[Dataset items]
==================================================
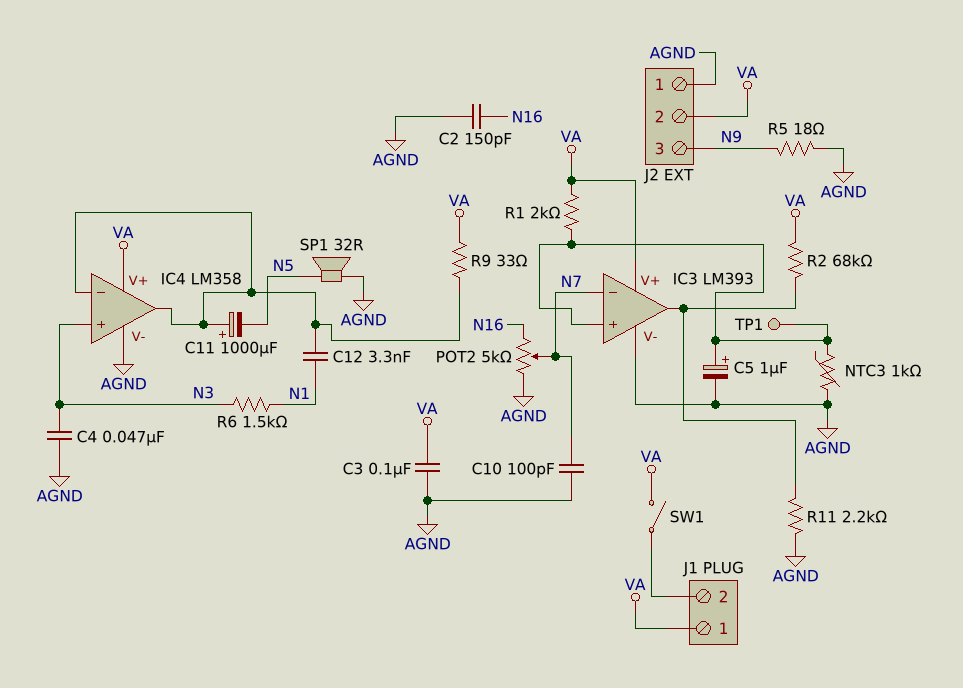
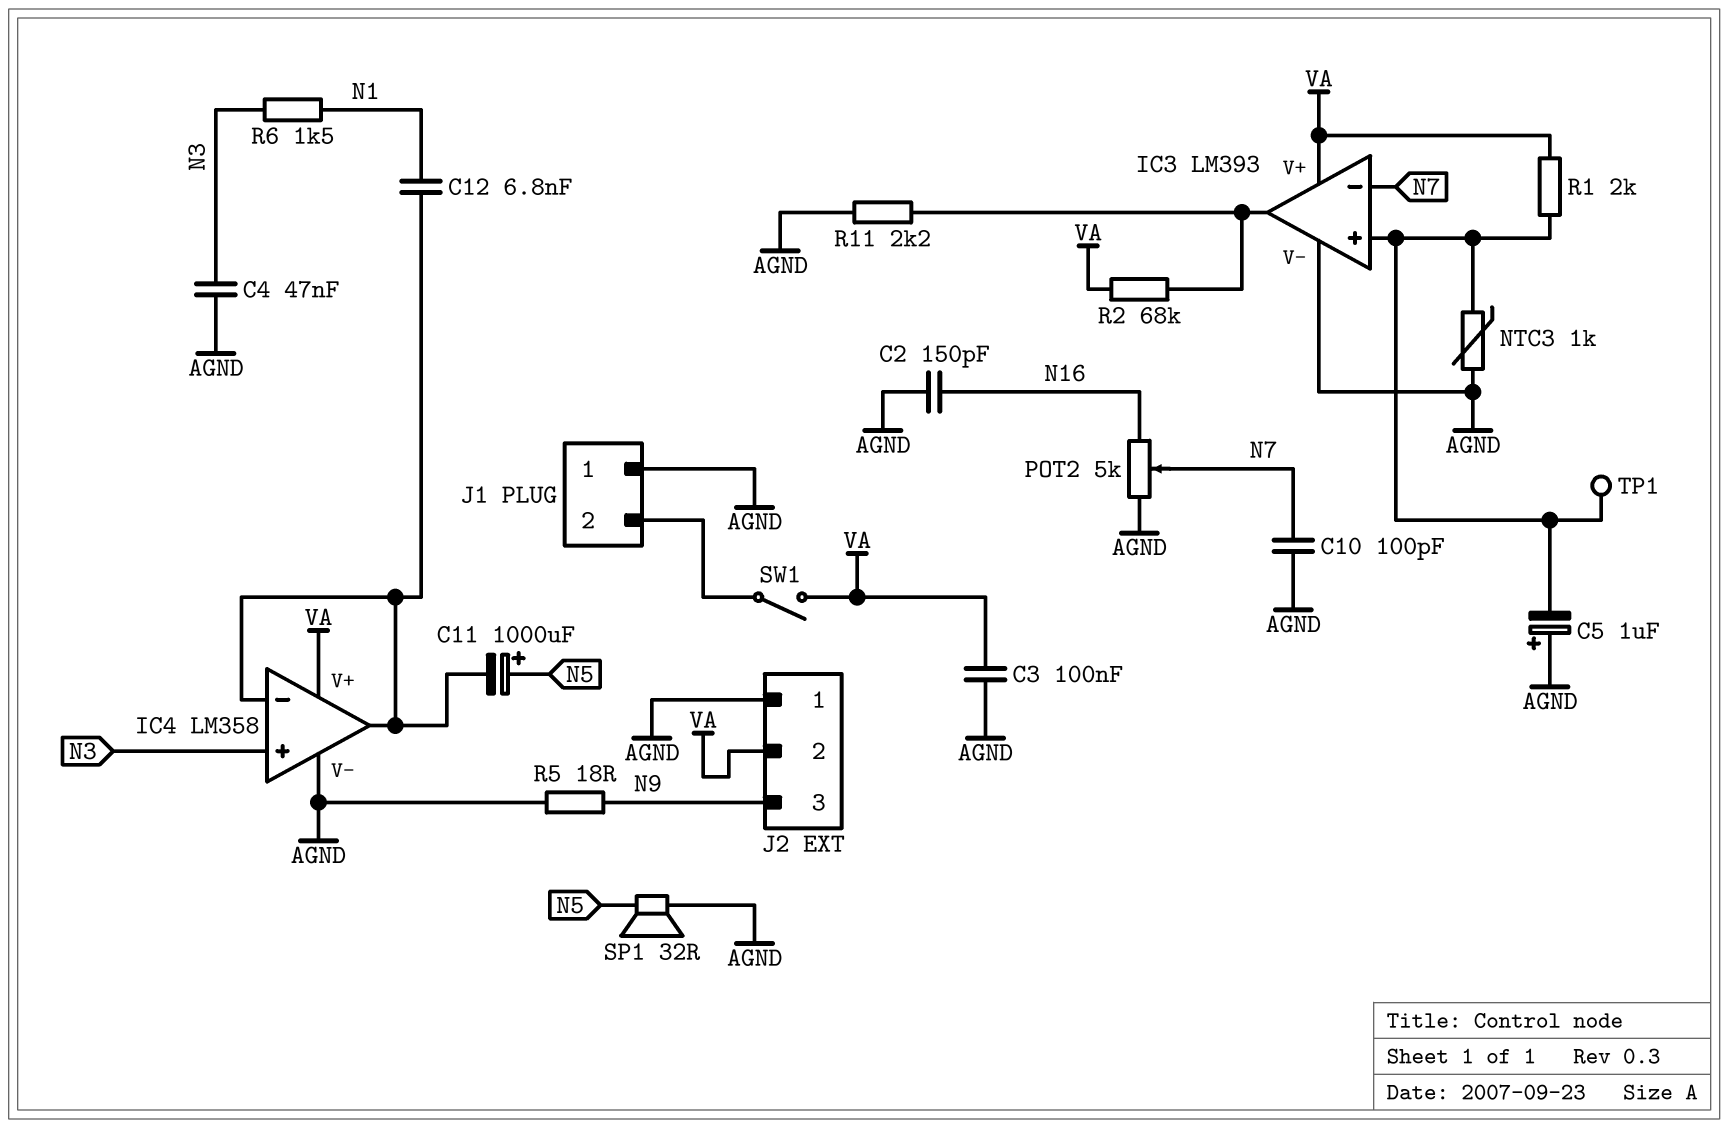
C5: 1uF (plus IC3/in+, minus AGND) -> 1uF (plus AGND, minus IC3/in+)
C11: 1000uF (plus IC4/in-, minus N5) -> 1000uF (plus N5, minus IC4/in-)
C12: 3.3nF (IC4/in-, N1) -> 6.8nF (IC4/in-, N1)
J1 pin 1: VA -> AGND
R9: 33 (IC4/in-, VA) -> none

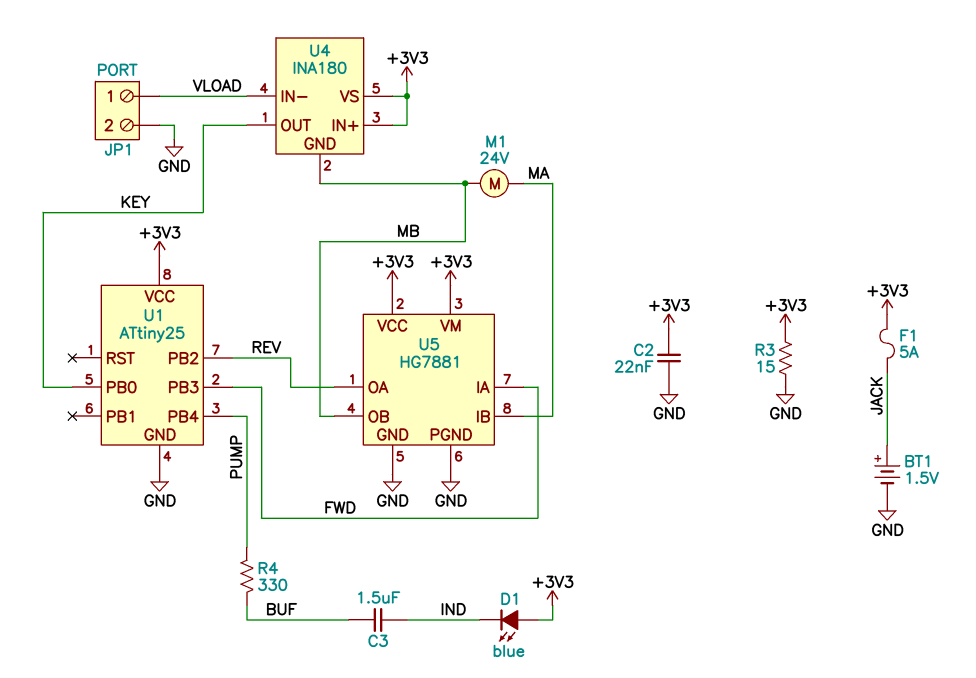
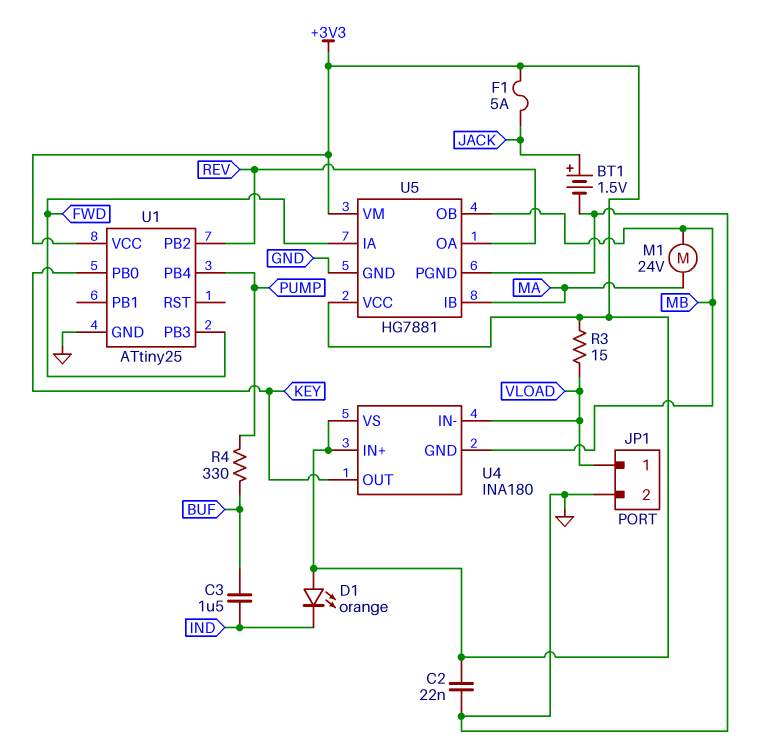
D1: LED blue (A +3V3, K IND) -> LED orange (A +3V3, K IND)
R3: 15 (+3V3, GND) -> 15 (+3V3, VLOAD)

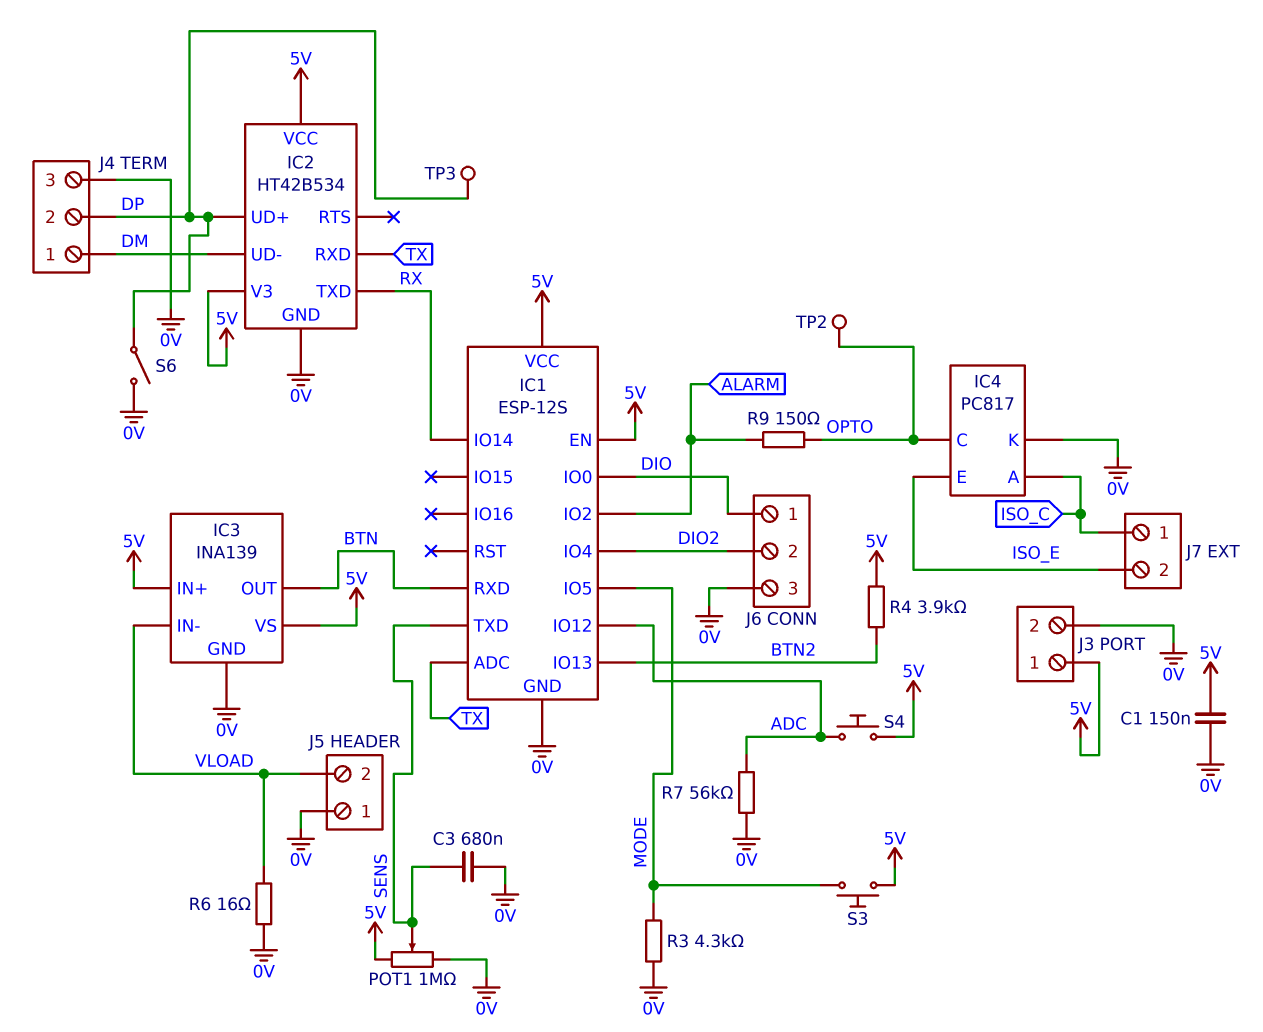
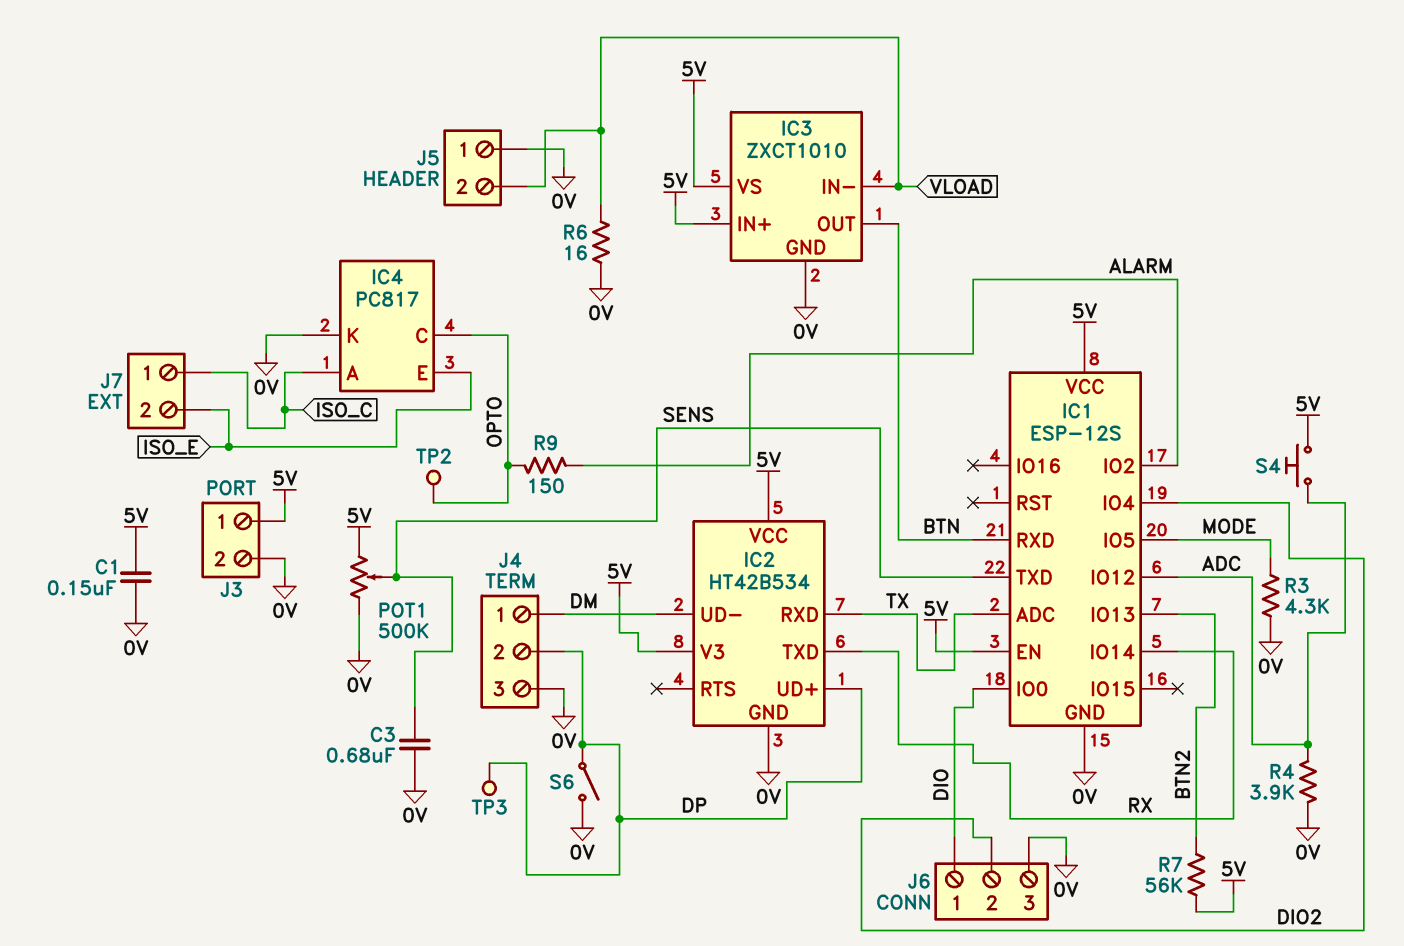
IC3: INA139 -> ZXCT1010
POT1: 1M (0V, 5V, wiper SENS) -> 500k (0V, 5V, wiper SENS)
R4: 3.9k (5V, BTN2) -> 3.9k (0V, ADC)
R7: 56k (0V, ADC) -> 56k (5V, BTN2)
S3: button (5V, MODE) -> none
==================================================
▶ **THE TASK**
In the records above, tally the lines where the word "none" appears, and give the number and nothing else.

▶ **OUTPUT FOR THIS EXERCISE**
2